┏━━

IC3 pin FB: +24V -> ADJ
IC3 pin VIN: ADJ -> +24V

┗━━
┏━━

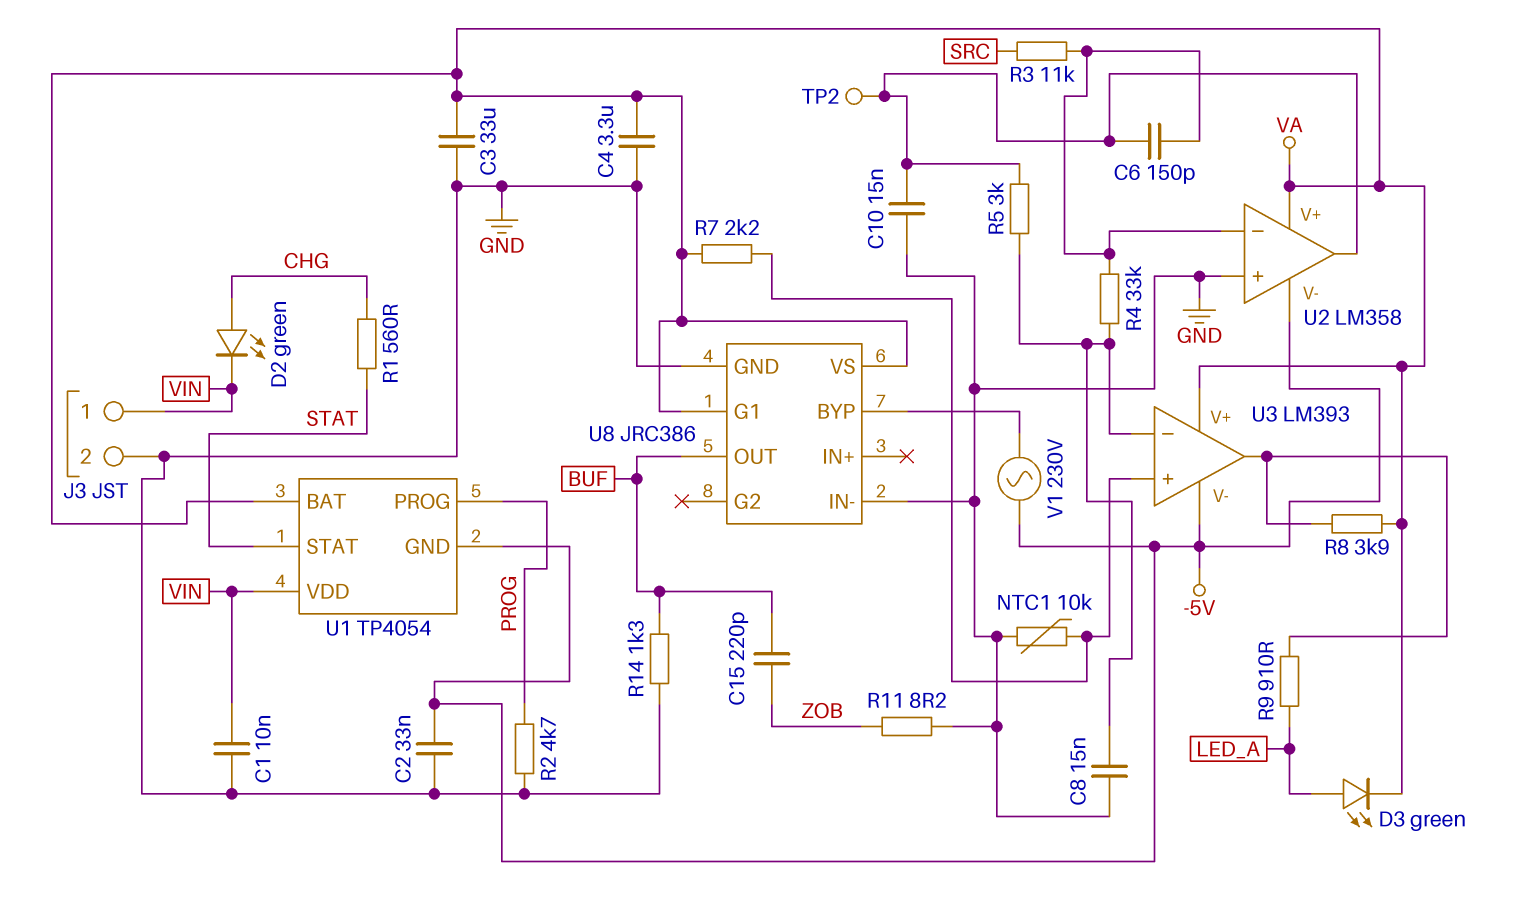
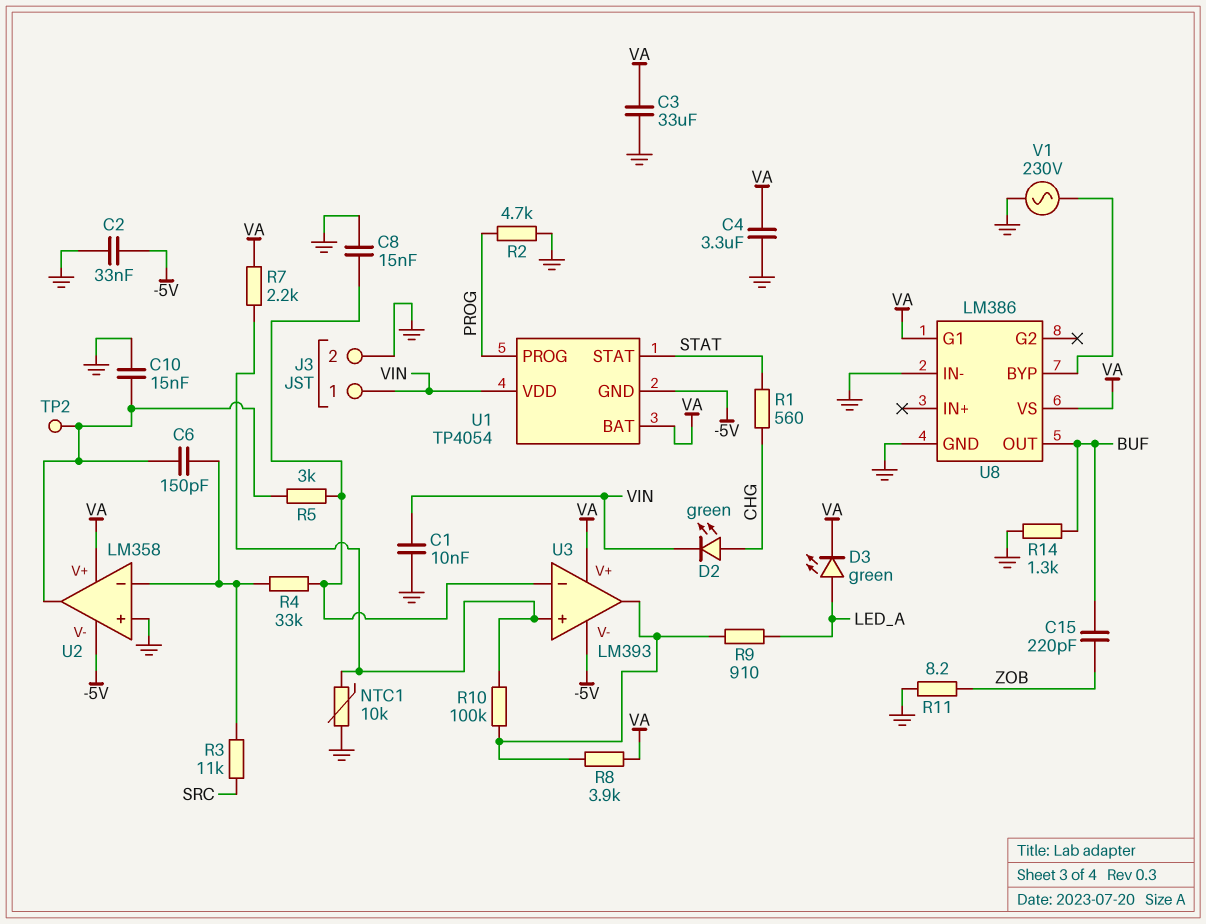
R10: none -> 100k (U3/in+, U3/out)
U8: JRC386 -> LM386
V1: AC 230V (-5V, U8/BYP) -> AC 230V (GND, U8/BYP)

┗━━

**WHAT YOU ARE ASKED TO DO**.
Working from the data above, extract solely the lines from the one containing "R10: none -> 100k (U3/in+, U3/out)" through the one containing "V1: AC 230V", exactly as they appear, both included.

**EXERCISE ANSWER**.
R10: none -> 100k (U3/in+, U3/out)
U8: JRC386 -> LM386
V1: AC 230V (-5V, U8/BYP) -> AC 230V (GND, U8/BYP)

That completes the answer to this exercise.